Revision comparison data

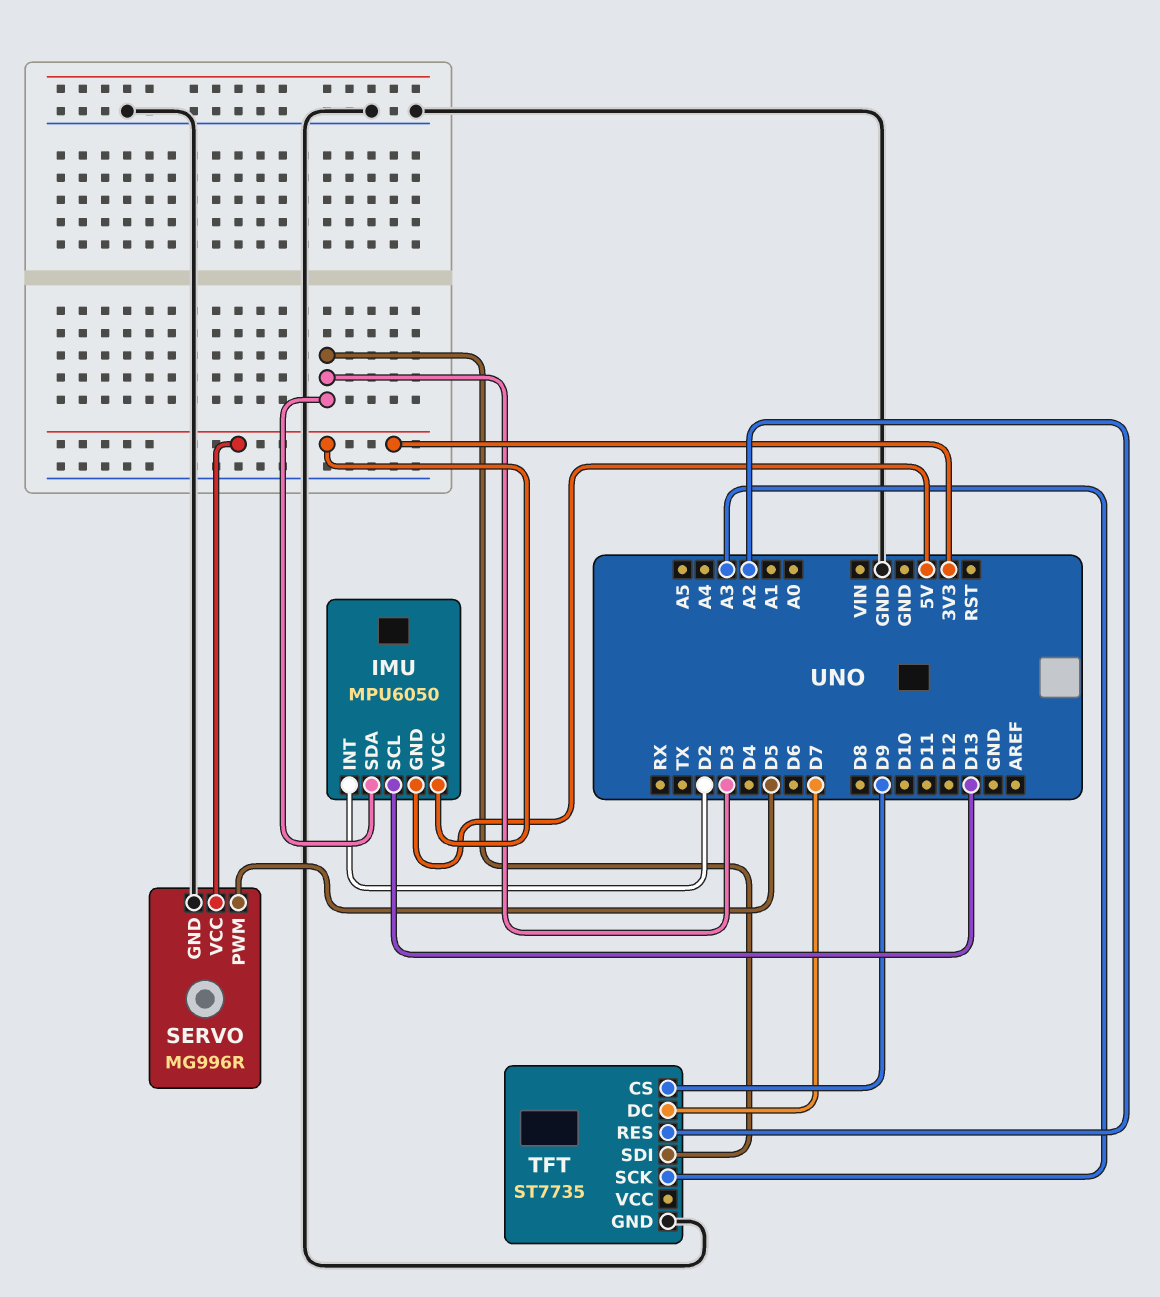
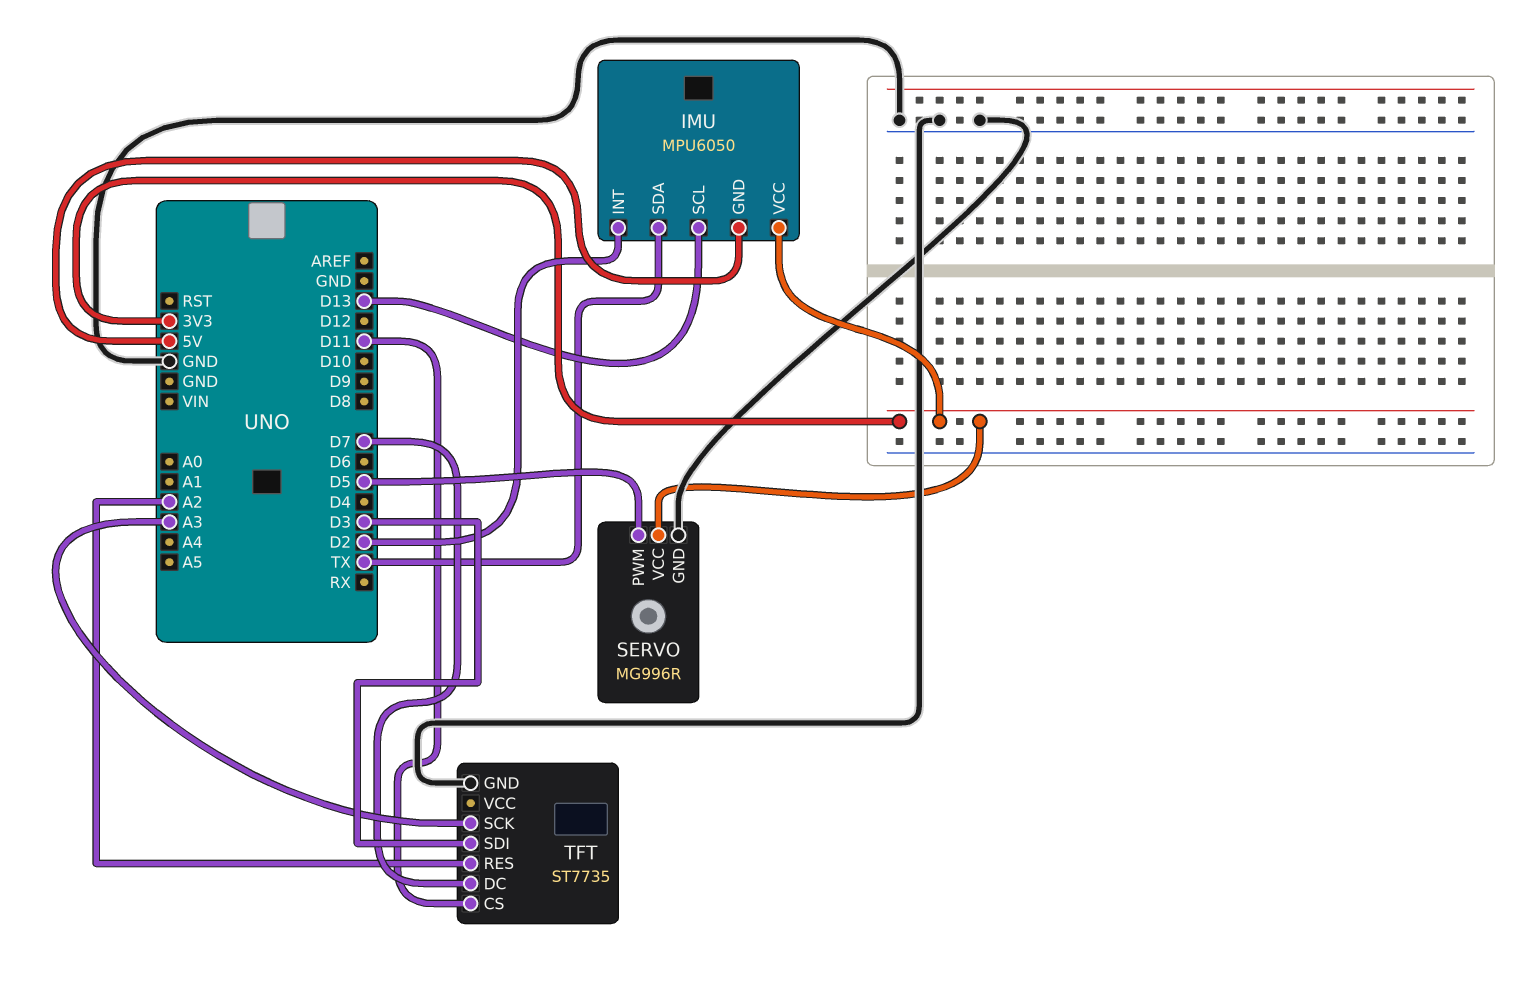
IMU pin SDA: D3 -> TX
TFT pin CS: D9 -> D11

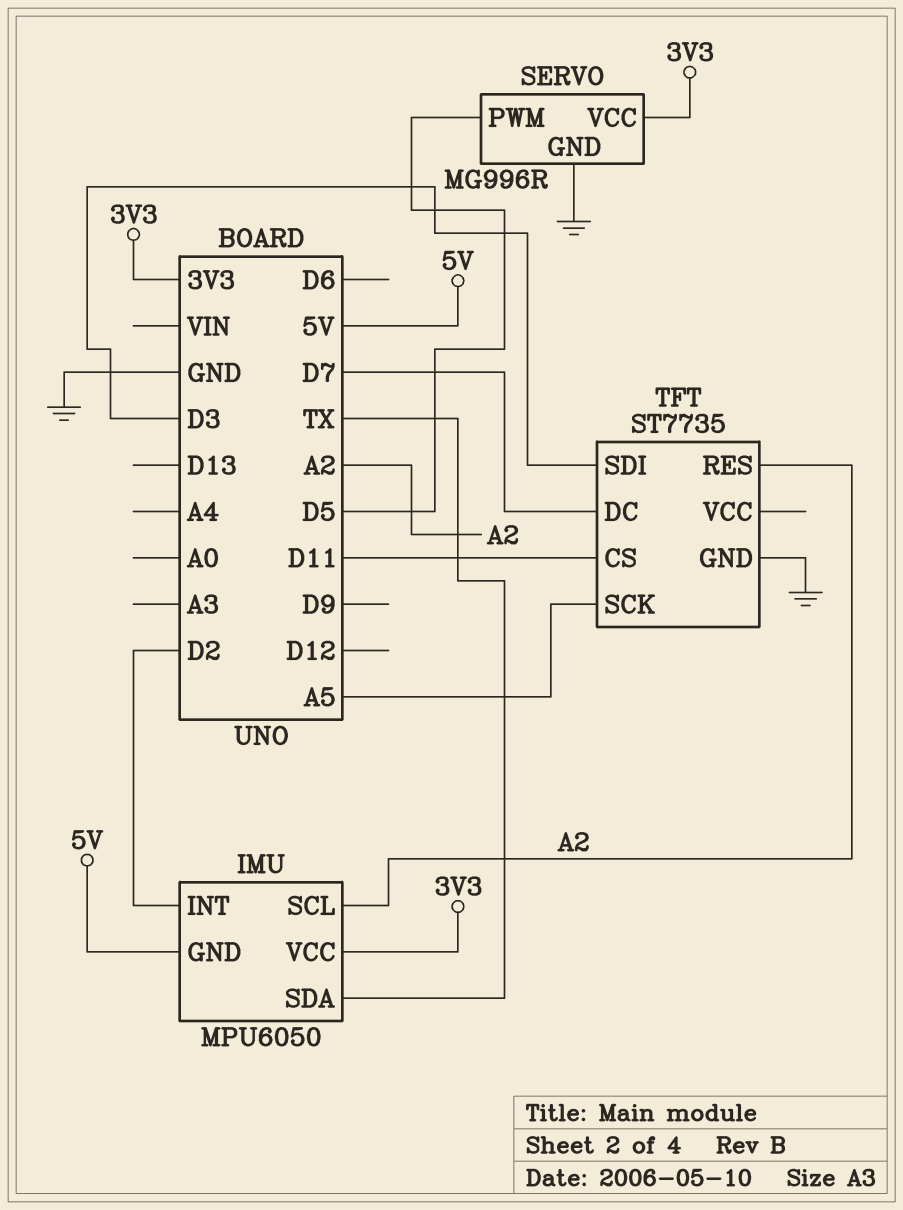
IMU pin SCL: D13 -> A2
TFT pin SCK: A3 -> A5

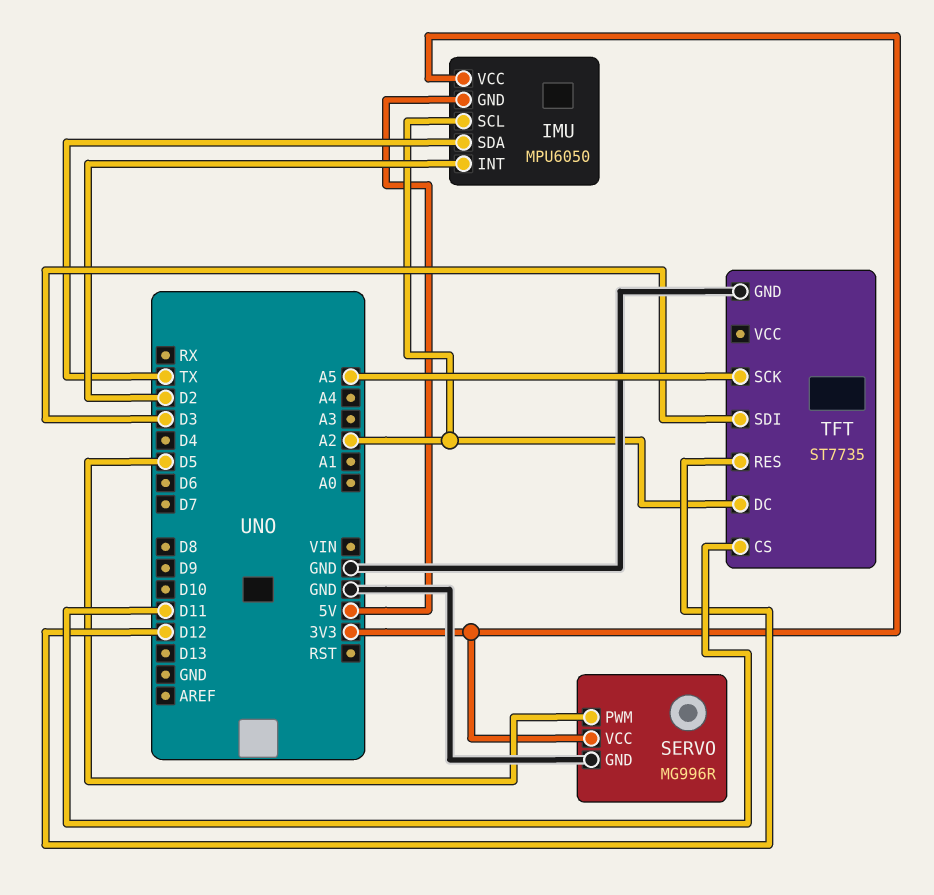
TFT pin DC: D7 -> A2
TFT pin RES: A2 -> D12

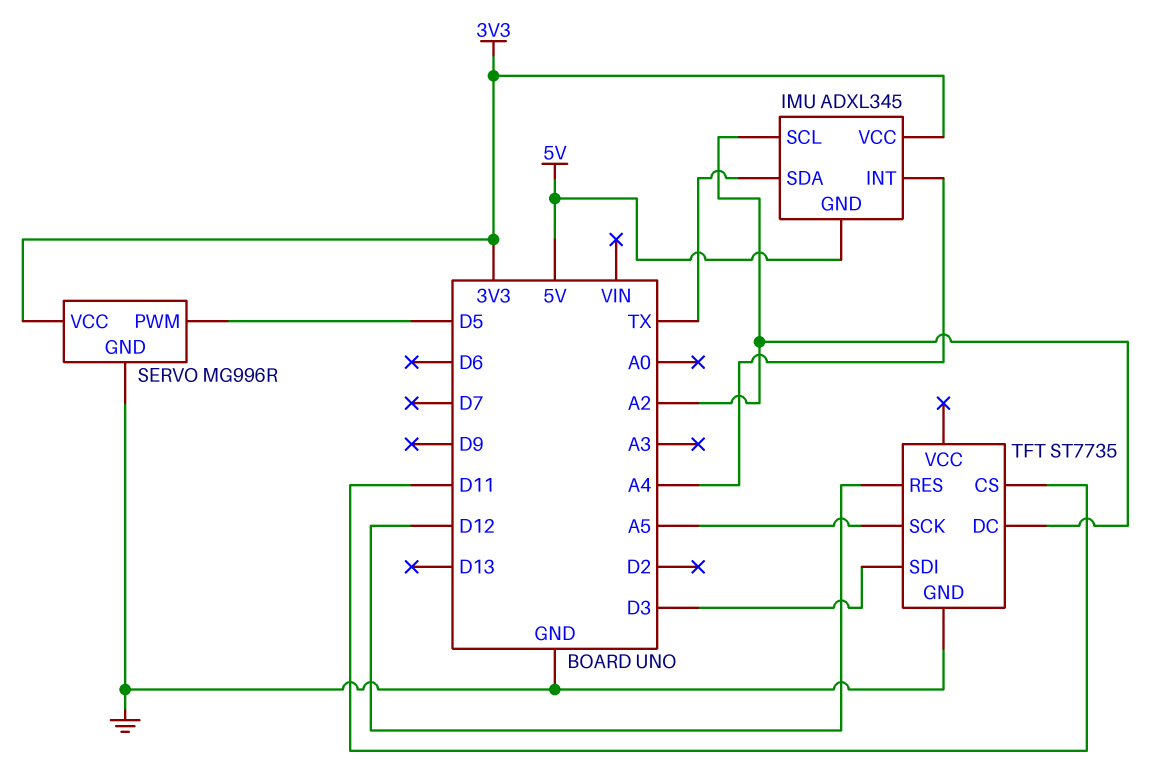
IMU: MPU6050 -> ADXL345
IMU pin INT: D2 -> A4

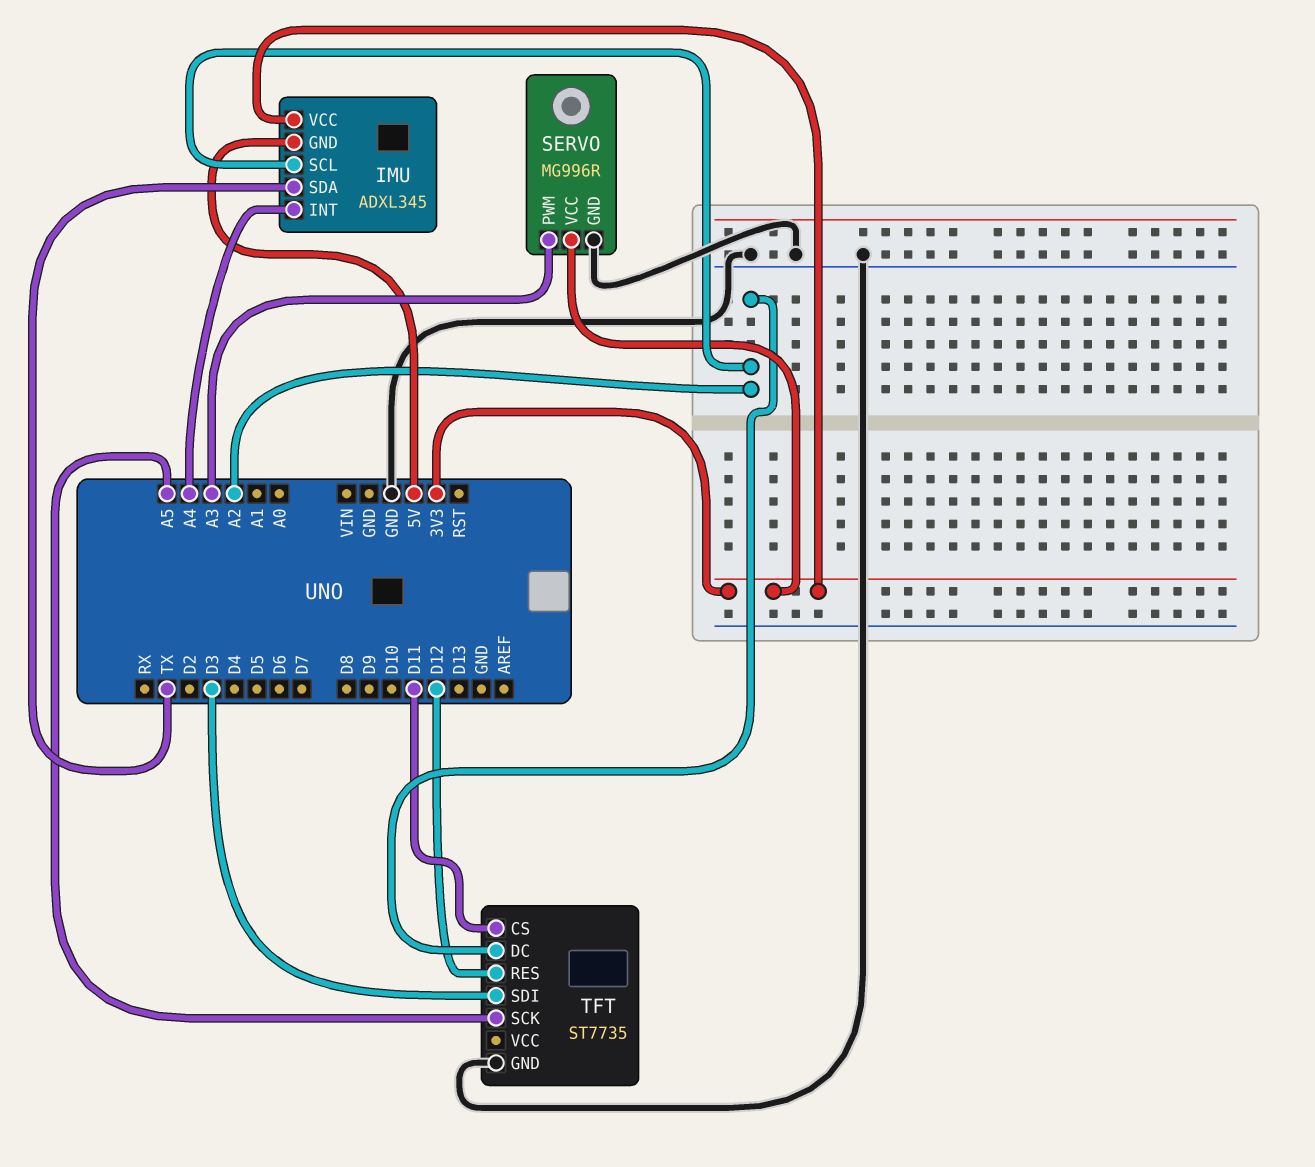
SERVO pin PWM: D5 -> A3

**What to work on:** Give the entries again, exactly and in full, with no image included.

**Task answer:**
IMU pin SDA: D3 -> TX
TFT pin CS: D9 -> D11

IMU pin SCL: D13 -> A2
TFT pin SCK: A3 -> A5

TFT pin DC: D7 -> A2
TFT pin RES: A2 -> D12

IMU: MPU6050 -> ADXL345
IMU pin INT: D2 -> A4

SERVO pin PWM: D5 -> A3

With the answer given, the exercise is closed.